**REQUIRED WORK**
Copy out the final stretch of the listing: the line that contains "RGB2 pin B: RX -> 12" and all lines after it, exactly as they appear.

○ ○ ○ ○ ○ ○ ○

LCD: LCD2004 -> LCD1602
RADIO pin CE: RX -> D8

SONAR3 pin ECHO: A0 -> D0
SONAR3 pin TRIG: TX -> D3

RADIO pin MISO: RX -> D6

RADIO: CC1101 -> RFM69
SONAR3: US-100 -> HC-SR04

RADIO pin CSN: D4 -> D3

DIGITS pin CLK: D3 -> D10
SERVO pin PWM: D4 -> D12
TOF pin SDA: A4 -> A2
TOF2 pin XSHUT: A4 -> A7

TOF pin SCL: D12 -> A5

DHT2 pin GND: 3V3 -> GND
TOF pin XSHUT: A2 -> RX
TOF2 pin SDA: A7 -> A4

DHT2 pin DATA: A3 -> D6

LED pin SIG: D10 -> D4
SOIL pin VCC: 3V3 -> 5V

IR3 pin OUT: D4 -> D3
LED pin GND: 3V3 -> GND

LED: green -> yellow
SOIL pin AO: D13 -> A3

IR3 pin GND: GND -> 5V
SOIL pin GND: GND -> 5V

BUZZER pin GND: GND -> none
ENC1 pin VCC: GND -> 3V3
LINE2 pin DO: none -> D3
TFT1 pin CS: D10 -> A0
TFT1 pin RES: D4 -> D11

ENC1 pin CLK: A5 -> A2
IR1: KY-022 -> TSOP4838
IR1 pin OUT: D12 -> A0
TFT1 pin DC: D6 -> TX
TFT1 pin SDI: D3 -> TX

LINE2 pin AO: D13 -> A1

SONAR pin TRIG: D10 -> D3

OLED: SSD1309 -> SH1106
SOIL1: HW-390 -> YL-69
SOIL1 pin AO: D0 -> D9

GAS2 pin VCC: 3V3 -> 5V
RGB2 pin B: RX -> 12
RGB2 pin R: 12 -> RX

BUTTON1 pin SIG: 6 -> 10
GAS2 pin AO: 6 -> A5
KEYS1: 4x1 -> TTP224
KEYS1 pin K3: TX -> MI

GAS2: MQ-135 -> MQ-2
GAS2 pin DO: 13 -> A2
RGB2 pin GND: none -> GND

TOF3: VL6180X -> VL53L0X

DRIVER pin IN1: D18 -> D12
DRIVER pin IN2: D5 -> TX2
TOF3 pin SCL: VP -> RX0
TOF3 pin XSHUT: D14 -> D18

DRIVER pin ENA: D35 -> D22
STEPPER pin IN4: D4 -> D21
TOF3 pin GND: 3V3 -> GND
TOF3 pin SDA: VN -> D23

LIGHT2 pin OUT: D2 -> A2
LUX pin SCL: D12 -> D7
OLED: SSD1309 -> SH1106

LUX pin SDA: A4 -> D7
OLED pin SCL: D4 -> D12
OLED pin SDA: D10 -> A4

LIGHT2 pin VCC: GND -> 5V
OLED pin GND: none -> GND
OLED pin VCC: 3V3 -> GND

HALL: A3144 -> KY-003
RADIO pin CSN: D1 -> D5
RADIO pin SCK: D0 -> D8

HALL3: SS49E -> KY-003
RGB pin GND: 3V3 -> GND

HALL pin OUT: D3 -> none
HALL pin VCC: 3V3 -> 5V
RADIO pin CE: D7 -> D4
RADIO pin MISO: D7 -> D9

○ ○ ○ ○ ○ ○ ○

**SOLUTION FOR THIS TASK**
RGB2 pin B: RX -> 12
RGB2 pin R: 12 -> RX

BUTTON1 pin SIG: 6 -> 10
GAS2 pin AO: 6 -> A5
KEYS1: 4x1 -> TTP224
KEYS1 pin K3: TX -> MI

GAS2: MQ-135 -> MQ-2
GAS2 pin DO: 13 -> A2
RGB2 pin GND: none -> GND

TOF3: VL6180X -> VL53L0X

DRIVER pin IN1: D18 -> D12
DRIVER pin IN2: D5 -> TX2
TOF3 pin SCL: VP -> RX0
TOF3 pin XSHUT: D14 -> D18

DRIVER pin ENA: D35 -> D22
STEPPER pin IN4: D4 -> D21
TOF3 pin GND: 3V3 -> GND
TOF3 pin SDA: VN -> D23

LIGHT2 pin OUT: D2 -> A2
LUX pin SCL: D12 -> D7
OLED: SSD1309 -> SH1106

LUX pin SDA: A4 -> D7
OLED pin SCL: D4 -> D12
OLED pin SDA: D10 -> A4

LIGHT2 pin VCC: GND -> 5V
OLED pin GND: none -> GND
OLED pin VCC: 3V3 -> GND

HALL: A3144 -> KY-003
RADIO pin CSN: D1 -> D5
RADIO pin SCK: D0 -> D8

HALL3: SS49E -> KY-003
RGB pin GND: 3V3 -> GND

HALL pin OUT: D3 -> none
HALL pin VCC: 3V3 -> 5V
RADIO pin CE: D7 -> D4
RADIO pin MISO: D7 -> D9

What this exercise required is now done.